**Work to complete**
In the data that follows, how many lines contain the word "image"? Give only that number.

**Dataset excerpt**

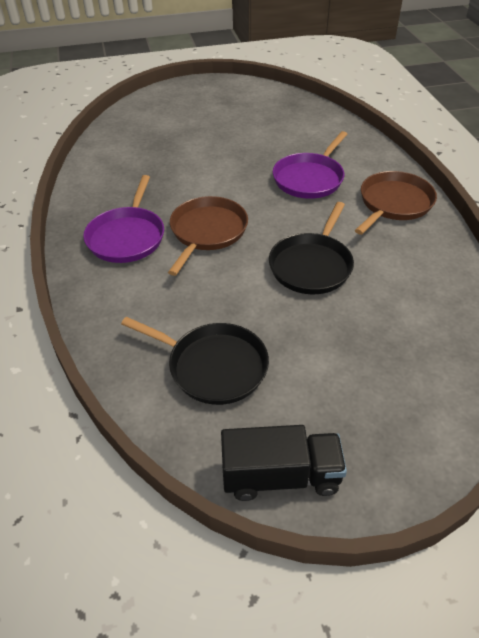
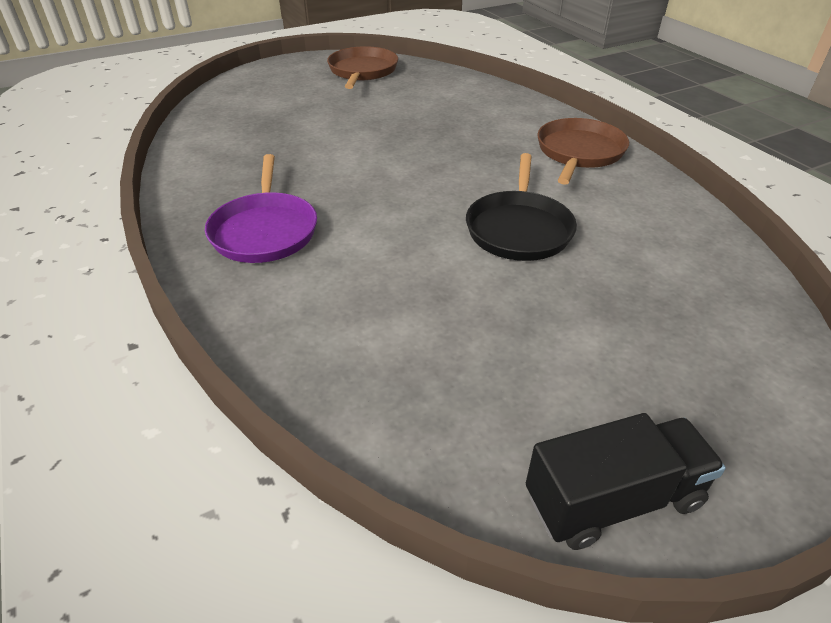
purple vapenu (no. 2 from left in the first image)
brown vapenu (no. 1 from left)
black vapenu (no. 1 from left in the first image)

**Solution to the exercise**
2